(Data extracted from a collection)

▼

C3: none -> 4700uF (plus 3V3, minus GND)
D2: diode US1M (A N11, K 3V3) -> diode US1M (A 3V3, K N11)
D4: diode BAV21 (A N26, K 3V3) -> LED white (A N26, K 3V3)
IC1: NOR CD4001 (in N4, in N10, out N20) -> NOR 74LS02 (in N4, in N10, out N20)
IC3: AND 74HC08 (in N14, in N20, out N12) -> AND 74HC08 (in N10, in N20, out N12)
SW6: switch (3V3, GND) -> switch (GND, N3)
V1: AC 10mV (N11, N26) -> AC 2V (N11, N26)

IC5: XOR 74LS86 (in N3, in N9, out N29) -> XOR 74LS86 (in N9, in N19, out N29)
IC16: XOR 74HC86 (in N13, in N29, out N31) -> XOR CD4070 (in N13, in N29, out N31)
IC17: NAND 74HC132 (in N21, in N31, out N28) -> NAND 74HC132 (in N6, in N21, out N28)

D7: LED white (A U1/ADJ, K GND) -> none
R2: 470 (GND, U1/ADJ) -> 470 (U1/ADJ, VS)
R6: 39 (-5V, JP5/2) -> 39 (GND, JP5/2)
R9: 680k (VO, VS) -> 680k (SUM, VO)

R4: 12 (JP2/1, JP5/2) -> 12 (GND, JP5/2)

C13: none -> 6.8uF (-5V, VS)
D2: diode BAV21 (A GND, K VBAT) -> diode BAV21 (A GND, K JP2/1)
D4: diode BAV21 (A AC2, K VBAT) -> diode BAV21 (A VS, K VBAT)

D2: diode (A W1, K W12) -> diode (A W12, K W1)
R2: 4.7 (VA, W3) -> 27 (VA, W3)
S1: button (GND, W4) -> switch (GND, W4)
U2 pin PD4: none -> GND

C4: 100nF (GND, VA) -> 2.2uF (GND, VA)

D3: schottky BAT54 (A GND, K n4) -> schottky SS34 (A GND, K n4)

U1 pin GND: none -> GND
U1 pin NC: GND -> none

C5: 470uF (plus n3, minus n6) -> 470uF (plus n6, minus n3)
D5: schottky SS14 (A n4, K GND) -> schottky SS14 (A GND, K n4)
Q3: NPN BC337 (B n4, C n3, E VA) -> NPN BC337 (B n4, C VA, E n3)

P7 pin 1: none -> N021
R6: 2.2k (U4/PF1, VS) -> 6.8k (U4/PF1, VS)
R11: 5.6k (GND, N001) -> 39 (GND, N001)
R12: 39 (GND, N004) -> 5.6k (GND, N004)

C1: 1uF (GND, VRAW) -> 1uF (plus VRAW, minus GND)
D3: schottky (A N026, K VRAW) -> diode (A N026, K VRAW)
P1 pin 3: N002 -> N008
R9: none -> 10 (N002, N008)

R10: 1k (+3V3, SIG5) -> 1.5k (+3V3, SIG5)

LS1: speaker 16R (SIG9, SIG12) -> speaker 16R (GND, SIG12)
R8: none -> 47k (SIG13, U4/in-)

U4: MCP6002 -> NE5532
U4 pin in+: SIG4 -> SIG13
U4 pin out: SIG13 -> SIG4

▲

• [ACTIVITY]: Your task is to repeat each of the records above exactly.

• [WORKED SOLUTION]:
C3: none -> 4700uF (plus 3V3, minus GND)
D2: diode US1M (A N11, K 3V3) -> diode US1M (A 3V3, K N11)
D4: diode BAV21 (A N26, K 3V3) -> LED white (A N26, K 3V3)
IC1: NOR CD4001 (in N4, in N10, out N20) -> NOR 74LS02 (in N4, in N10, out N20)
IC3: AND 74HC08 (in N14, in N20, out N12) -> AND 74HC08 (in N10, in N20, out N12)
SW6: switch (3V3, GND) -> switch (GND, N3)
V1: AC 10mV (N11, N26) -> AC 2V (N11, N26)

IC5: XOR 74LS86 (in N3, in N9, out N29) -> XOR 74LS86 (in N9, in N19, out N29)
IC16: XOR 74HC86 (in N13, in N29, out N31) -> XOR CD4070 (in N13, in N29, out N31)
IC17: NAND 74HC132 (in N21, in N31, out N28) -> NAND 74HC132 (in N6, in N21, out N28)

D7: LED white (A U1/ADJ, K GND) -> none
R2: 470 (GND, U1/ADJ) -> 470 (U1/ADJ, VS)
R6: 39 (-5V, JP5/2) -> 39 (GND, JP5/2)
R9: 680k (VO, VS) -> 680k (SUM, VO)

R4: 12 (JP2/1, JP5/2) -> 12 (GND, JP5/2)

C13: none -> 6.8uF (-5V, VS)
D2: diode BAV21 (A GND, K VBAT) -> diode BAV21 (A GND, K JP2/1)
D4: diode BAV21 (A AC2, K VBAT) -> diode BAV21 (A VS, K VBAT)

D2: diode (A W1, K W12) -> diode (A W12, K W1)
R2: 4.7 (VA, W3) -> 27 (VA, W3)
S1: button (GND, W4) -> switch (GND, W4)
U2 pin PD4: none -> GND

C4: 100nF (GND, VA) -> 2.2uF (GND, VA)

D3: schottky BAT54 (A GND, K n4) -> schottky SS34 (A GND, K n4)

U1 pin GND: none -> GND
U1 pin NC: GND -> none

C5: 470uF (plus n3, minus n6) -> 470uF (plus n6, minus n3)
D5: schottky SS14 (A n4, K GND) -> schottky SS14 (A GND, K n4)
Q3: NPN BC337 (B n4, C n3, E VA) -> NPN BC337 (B n4, C VA, E n3)

P7 pin 1: none -> N021
R6: 2.2k (U4/PF1, VS) -> 6.8k (U4/PF1, VS)
R11: 5.6k (GND, N001) -> 39 (GND, N001)
R12: 39 (GND, N004) -> 5.6k (GND, N004)

C1: 1uF (GND, VRAW) -> 1uF (plus VRAW, minus GND)
D3: schottky (A N026, K VRAW) -> diode (A N026, K VRAW)
P1 pin 3: N002 -> N008
R9: none -> 10 (N002, N008)

R10: 1k (+3V3, SIG5) -> 1.5k (+3V3, SIG5)

LS1: speaker 16R (SIG9, SIG12) -> speaker 16R (GND, SIG12)
R8: none -> 47k (SIG13, U4/in-)

U4: MCP6002 -> NE5532
U4 pin in+: SIG4 -> SIG13
U4 pin out: SIG13 -> SIG4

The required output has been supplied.